- YOUR TASK:
Whatever pictures the entries hold, omit them, and output exactly the lines from the one containing "LCD1 pin SCL: GP10 -> GP2" through the final line.

- TASK MATERIAL:
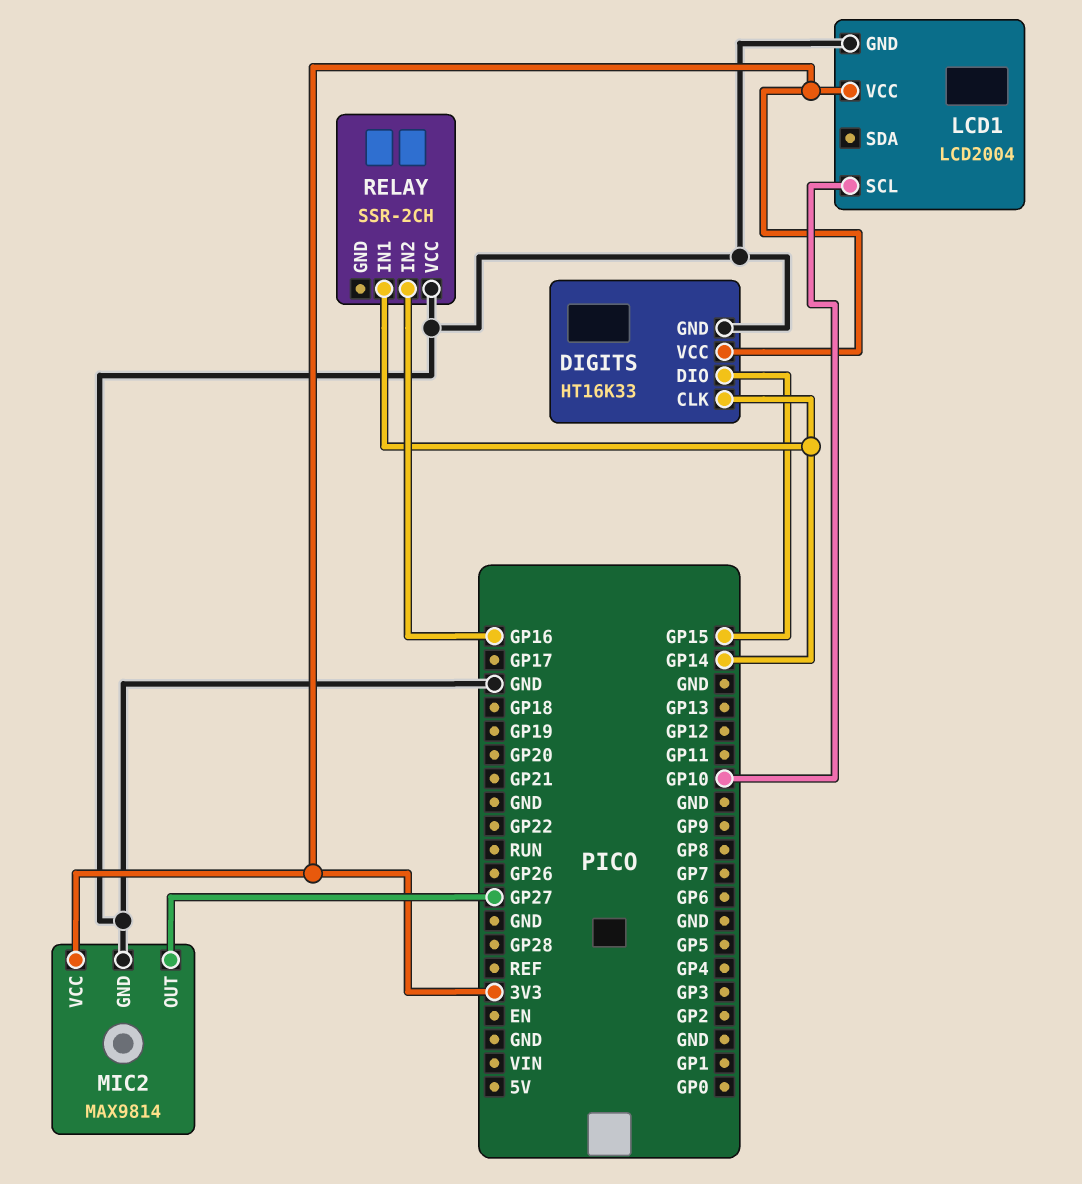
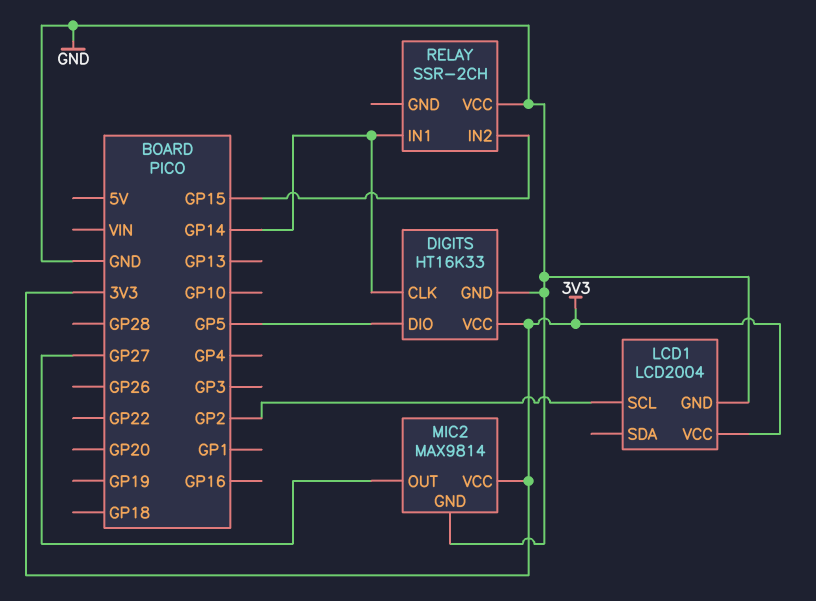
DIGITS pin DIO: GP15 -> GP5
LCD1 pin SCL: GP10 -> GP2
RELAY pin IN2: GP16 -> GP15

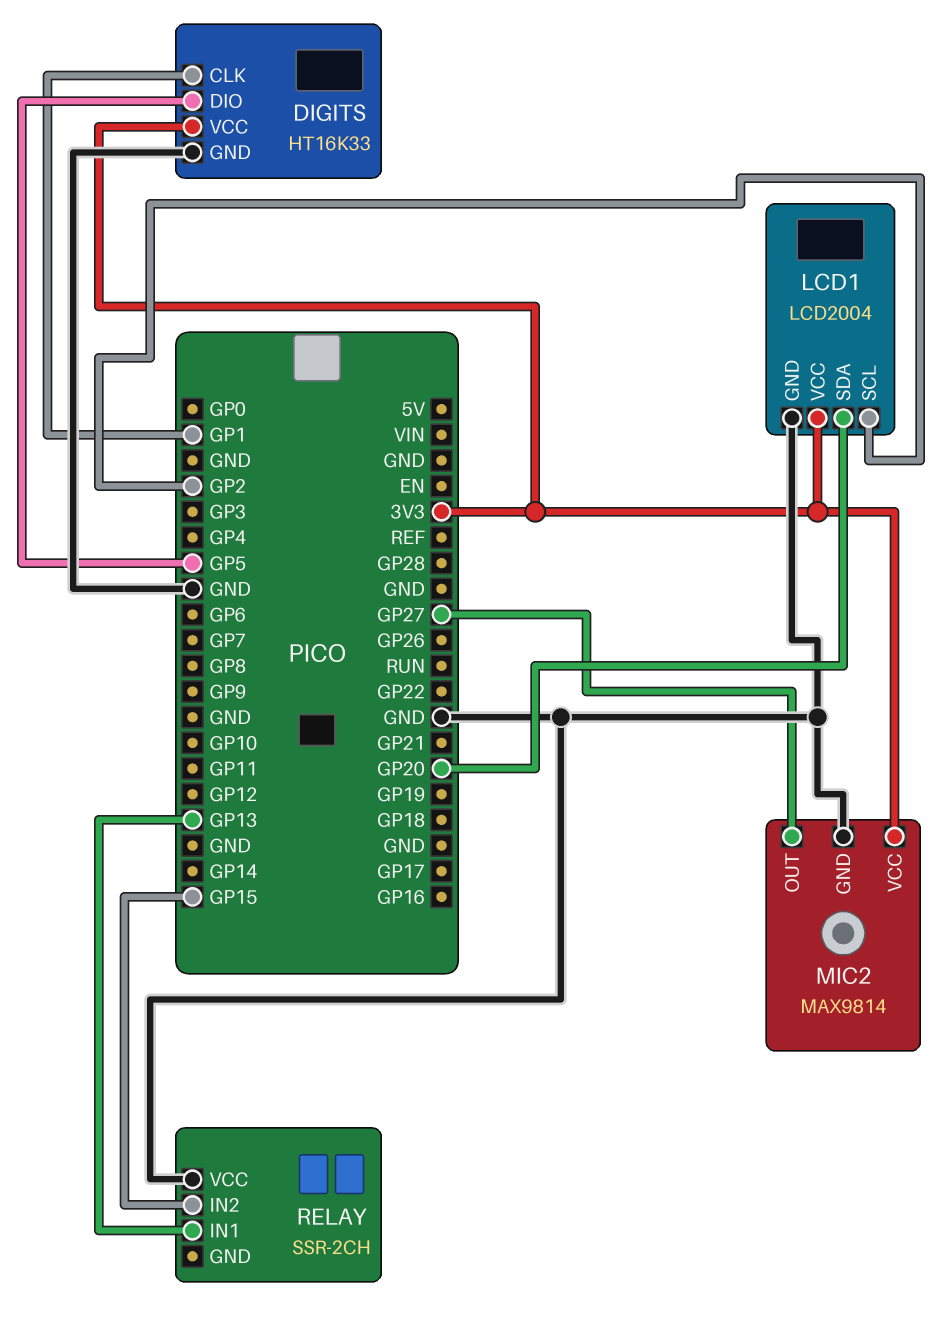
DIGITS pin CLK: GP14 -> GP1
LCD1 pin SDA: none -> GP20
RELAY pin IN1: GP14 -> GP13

- PROBLEM SOLUTION:
LCD1 pin SCL: GP10 -> GP2
RELAY pin IN2: GP16 -> GP15

DIGITS pin CLK: GP14 -> GP1
LCD1 pin SDA: none -> GP20
RELAY pin IN1: GP14 -> GP13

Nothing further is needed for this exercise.